Exercise goal> Copy out each line below exactly as it appears.

--------------------------------------------------

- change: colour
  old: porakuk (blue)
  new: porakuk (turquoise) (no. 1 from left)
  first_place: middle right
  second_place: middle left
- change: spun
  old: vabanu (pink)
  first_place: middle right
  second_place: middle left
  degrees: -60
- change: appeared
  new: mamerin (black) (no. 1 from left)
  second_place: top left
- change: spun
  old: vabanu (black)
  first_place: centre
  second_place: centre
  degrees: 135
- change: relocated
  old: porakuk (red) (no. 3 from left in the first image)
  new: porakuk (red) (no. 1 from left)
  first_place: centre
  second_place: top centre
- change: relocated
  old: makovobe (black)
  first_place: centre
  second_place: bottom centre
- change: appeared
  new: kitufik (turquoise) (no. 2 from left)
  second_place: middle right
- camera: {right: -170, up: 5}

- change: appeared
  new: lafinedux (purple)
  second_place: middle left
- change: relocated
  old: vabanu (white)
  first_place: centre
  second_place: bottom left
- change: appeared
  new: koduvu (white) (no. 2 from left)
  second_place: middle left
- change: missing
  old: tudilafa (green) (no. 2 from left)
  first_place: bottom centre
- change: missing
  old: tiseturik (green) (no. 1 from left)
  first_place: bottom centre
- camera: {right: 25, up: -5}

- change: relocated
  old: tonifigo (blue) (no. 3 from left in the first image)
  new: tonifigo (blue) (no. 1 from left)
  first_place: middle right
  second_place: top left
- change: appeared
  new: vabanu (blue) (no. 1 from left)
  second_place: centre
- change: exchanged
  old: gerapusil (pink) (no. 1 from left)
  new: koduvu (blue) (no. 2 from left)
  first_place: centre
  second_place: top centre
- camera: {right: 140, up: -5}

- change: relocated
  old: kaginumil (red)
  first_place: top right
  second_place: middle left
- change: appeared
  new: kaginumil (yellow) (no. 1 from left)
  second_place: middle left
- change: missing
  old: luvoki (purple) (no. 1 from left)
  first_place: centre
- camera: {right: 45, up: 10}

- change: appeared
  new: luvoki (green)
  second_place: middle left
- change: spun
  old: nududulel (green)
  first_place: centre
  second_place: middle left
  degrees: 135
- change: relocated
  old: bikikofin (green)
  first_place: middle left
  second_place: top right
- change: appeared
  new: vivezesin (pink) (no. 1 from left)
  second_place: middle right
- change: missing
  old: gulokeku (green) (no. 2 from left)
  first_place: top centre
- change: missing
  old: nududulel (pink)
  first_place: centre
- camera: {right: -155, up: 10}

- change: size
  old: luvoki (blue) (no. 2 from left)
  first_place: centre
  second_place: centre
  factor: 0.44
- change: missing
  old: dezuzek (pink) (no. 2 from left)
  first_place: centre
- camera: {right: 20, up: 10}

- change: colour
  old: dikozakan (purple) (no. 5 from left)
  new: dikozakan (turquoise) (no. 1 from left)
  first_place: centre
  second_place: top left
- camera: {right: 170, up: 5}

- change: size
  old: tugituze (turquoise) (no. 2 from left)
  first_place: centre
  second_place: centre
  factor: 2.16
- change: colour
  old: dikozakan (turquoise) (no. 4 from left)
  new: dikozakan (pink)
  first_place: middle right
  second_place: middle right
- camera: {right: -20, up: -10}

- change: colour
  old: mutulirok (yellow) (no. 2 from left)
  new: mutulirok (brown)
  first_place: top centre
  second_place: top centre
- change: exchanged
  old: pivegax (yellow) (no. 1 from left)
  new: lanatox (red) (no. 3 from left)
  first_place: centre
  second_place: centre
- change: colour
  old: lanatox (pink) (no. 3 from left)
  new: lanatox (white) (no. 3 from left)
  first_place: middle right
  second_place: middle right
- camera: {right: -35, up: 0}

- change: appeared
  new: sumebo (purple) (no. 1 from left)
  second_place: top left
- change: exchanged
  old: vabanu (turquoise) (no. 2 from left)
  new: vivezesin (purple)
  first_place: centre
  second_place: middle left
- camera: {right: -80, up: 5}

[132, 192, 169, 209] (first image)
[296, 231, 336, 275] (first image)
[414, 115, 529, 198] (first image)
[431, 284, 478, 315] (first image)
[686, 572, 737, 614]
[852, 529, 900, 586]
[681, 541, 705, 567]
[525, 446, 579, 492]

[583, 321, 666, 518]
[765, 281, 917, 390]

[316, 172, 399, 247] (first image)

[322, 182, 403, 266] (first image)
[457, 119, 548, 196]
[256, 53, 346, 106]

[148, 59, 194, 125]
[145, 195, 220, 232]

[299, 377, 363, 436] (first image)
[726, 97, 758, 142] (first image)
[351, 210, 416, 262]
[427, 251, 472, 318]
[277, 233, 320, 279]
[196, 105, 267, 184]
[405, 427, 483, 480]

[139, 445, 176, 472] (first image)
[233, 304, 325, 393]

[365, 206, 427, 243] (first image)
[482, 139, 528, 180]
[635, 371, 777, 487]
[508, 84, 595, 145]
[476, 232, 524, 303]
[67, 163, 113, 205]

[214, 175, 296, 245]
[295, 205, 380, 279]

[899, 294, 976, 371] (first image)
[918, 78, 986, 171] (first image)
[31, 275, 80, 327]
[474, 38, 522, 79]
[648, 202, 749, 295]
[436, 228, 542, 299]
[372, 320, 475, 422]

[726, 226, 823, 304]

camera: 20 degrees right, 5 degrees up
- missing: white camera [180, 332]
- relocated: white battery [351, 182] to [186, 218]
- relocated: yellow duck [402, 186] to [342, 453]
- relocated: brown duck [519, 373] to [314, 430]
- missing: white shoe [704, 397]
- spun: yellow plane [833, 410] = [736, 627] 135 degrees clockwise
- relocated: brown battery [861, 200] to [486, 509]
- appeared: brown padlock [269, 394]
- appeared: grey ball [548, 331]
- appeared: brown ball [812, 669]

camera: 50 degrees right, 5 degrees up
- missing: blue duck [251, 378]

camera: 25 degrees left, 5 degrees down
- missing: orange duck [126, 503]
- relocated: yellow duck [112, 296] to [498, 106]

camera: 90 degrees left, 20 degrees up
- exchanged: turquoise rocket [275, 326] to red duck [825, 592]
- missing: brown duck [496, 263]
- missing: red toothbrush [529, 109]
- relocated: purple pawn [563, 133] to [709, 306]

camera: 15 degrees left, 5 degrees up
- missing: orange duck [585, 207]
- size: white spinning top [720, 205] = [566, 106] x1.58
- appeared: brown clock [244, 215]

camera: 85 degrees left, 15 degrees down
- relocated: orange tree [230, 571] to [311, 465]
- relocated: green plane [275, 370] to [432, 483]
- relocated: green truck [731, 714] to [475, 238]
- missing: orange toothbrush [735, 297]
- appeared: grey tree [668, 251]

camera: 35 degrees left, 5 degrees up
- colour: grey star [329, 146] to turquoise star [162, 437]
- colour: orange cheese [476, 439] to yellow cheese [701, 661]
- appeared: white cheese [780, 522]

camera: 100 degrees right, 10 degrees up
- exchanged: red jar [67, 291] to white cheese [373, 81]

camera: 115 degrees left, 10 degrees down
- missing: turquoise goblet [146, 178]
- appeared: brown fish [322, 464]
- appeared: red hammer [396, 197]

--------------------------------------------------

Solved exercise>
- change: colour
  old: porakuk (blue)
  new: porakuk (turquoise) (no. 1 from left)
  first_place: middle right
  second_place: middle left
- change: spun
  old: vabanu (pink)
  first_place: middle right
  second_place: middle left
  degrees: -60
- change: appeared
  new: mamerin (black) (no. 1 from left)
  second_place: top left
- change: spun
  old: vabanu (black)
  first_place: centre
  second_place: centre
  degrees: 135
- change: relocated
  old: porakuk (red) (no. 3 from left in the first image)
  new: porakuk (red) (no. 1 from left)
  first_place: centre
  second_place: top centre
- change: relocated
  old: makovobe (black)
  first_place: centre
  second_place: bottom centre
- change: appeared
  new: kitufik (turquoise) (no. 2 from left)
  second_place: middle right
- camera: {right: -170, up: 5}

- change: appeared
  new: lafinedux (purple)
  second_place: middle left
- change: relocated
  old: vabanu (white)
  first_place: centre
  second_place: bottom left
- change: appeared
  new: koduvu (white) (no. 2 from left)
  second_place: middle left
- change: missing
  old: tudilafa (green) (no. 2 from left)
  first_place: bottom centre
- change: missing
  old: tiseturik (green) (no. 1 from left)
  first_place: bottom centre
- camera: {right: 25, up: -5}

- change: relocated
  old: tonifigo (blue) (no. 3 from left in the first image)
  new: tonifigo (blue) (no. 1 from left)
  first_place: middle right
  second_place: top left
- change: appeared
  new: vabanu (blue) (no. 1 from left)
  second_place: centre
- change: exchanged
  old: gerapusil (pink) (no. 1 from left)
  new: koduvu (blue) (no. 2 from left)
  first_place: centre
  second_place: top centre
- camera: {right: 140, up: -5}

- change: relocated
  old: kaginumil (red)
  first_place: top right
  second_place: middle left
- change: appeared
  new: kaginumil (yellow) (no. 1 from left)
  second_place: middle left
- change: missing
  old: luvoki (purple) (no. 1 from left)
  first_place: centre
- camera: {right: 45, up: 10}

- change: appeared
  new: luvoki (green)
  second_place: middle left
- change: spun
  old: nududulel (green)
  first_place: centre
  second_place: middle left
  degrees: 135
- change: relocated
  old: bikikofin (green)
  first_place: middle left
  second_place: top right
- change: appeared
  new: vivezesin (pink) (no. 1 from left)
  second_place: middle right
- change: missing
  old: gulokeku (green) (no. 2 from left)
  first_place: top centre
- change: missing
  old: nududulel (pink)
  first_place: centre
- camera: {right: -155, up: 10}

- change: size
  old: luvoki (blue) (no. 2 from left)
  first_place: centre
  second_place: centre
  factor: 0.44
- change: missing
  old: dezuzek (pink) (no. 2 from left)
  first_place: centre
- camera: {right: 20, up: 10}

- change: colour
  old: dikozakan (purple) (no. 5 from left)
  new: dikozakan (turquoise) (no. 1 from left)
  first_place: centre
  second_place: top left
- camera: {right: 170, up: 5}

- change: size
  old: tugituze (turquoise) (no. 2 from left)
  first_place: centre
  second_place: centre
  factor: 2.16
- change: colour
  old: dikozakan (turquoise) (no. 4 from left)
  new: dikozakan (pink)
  first_place: middle right
  second_place: middle right
- camera: {right: -20, up: -10}

- change: colour
  old: mutulirok (yellow) (no. 2 from left)
  new: mutulirok (brown)
  first_place: top centre
  second_place: top centre
- change: exchanged
  old: pivegax (yellow) (no. 1 from left)
  new: lanatox (red) (no. 3 from left)
  first_place: centre
  second_place: centre
- change: colour
  old: lanatox (pink) (no. 3 from left)
  new: lanatox (white) (no. 3 from left)
  first_place: middle right
  second_place: middle right
- camera: {right: -35, up: 0}

- change: appeared
  new: sumebo (purple) (no. 1 from left)
  second_place: top left
- change: exchanged
  old: vabanu (turquoise) (no. 2 from left)
  new: vivezesin (purple)
  first_place: centre
  second_place: middle left
- camera: {right: -80, up: 5}

[132, 192, 169, 209] (first image)
[296, 231, 336, 275] (first image)
[414, 115, 529, 198] (first image)
[431, 284, 478, 315] (first image)
[686, 572, 737, 614]
[852, 529, 900, 586]
[681, 541, 705, 567]
[525, 446, 579, 492]

[583, 321, 666, 518]
[765, 281, 917, 390]

[316, 172, 399, 247] (first image)

[322, 182, 403, 266] (first image)
[457, 119, 548, 196]
[256, 53, 346, 106]

[148, 59, 194, 125]
[145, 195, 220, 232]

[299, 377, 363, 436] (first image)
[726, 97, 758, 142] (first image)
[351, 210, 416, 262]
[427, 251, 472, 318]
[277, 233, 320, 279]
[196, 105, 267, 184]
[405, 427, 483, 480]

[139, 445, 176, 472] (first image)
[233, 304, 325, 393]

[365, 206, 427, 243] (first image)
[482, 139, 528, 180]
[635, 371, 777, 487]
[508, 84, 595, 145]
[476, 232, 524, 303]
[67, 163, 113, 205]

[214, 175, 296, 245]
[295, 205, 380, 279]

[899, 294, 976, 371] (first image)
[918, 78, 986, 171] (first image)
[31, 275, 80, 327]
[474, 38, 522, 79]
[648, 202, 749, 295]
[436, 228, 542, 299]
[372, 320, 475, 422]

[726, 226, 823, 304]

camera: 20 degrees right, 5 degrees up
- missing: white camera [180, 332]
- relocated: white battery [351, 182] to [186, 218]
- relocated: yellow duck [402, 186] to [342, 453]
- relocated: brown duck [519, 373] to [314, 430]
- missing: white shoe [704, 397]
- spun: yellow plane [833, 410] = [736, 627] 135 degrees clockwise
- relocated: brown battery [861, 200] to [486, 509]
- appeared: brown padlock [269, 394]
- appeared: grey ball [548, 331]
- appeared: brown ball [812, 669]

camera: 50 degrees right, 5 degrees up
- missing: blue duck [251, 378]

camera: 25 degrees left, 5 degrees down
- missing: orange duck [126, 503]
- relocated: yellow duck [112, 296] to [498, 106]

camera: 90 degrees left, 20 degrees up
- exchanged: turquoise rocket [275, 326] to red duck [825, 592]
- missing: brown duck [496, 263]
- missing: red toothbrush [529, 109]
- relocated: purple pawn [563, 133] to [709, 306]

camera: 15 degrees left, 5 degrees up
- missing: orange duck [585, 207]
- size: white spinning top [720, 205] = [566, 106] x1.58
- appeared: brown clock [244, 215]

camera: 85 degrees left, 15 degrees down
- relocated: orange tree [230, 571] to [311, 465]
- relocated: green plane [275, 370] to [432, 483]
- relocated: green truck [731, 714] to [475, 238]
- missing: orange toothbrush [735, 297]
- appeared: grey tree [668, 251]

camera: 35 degrees left, 5 degrees up
- colour: grey star [329, 146] to turquoise star [162, 437]
- colour: orange cheese [476, 439] to yellow cheese [701, 661]
- appeared: white cheese [780, 522]

camera: 100 degrees right, 10 degrees up
- exchanged: red jar [67, 291] to white cheese [373, 81]

camera: 115 degrees left, 10 degrees down
- missing: turquoise goblet [146, 178]
- appeared: brown fish [322, 464]
- appeared: red hammer [396, 197]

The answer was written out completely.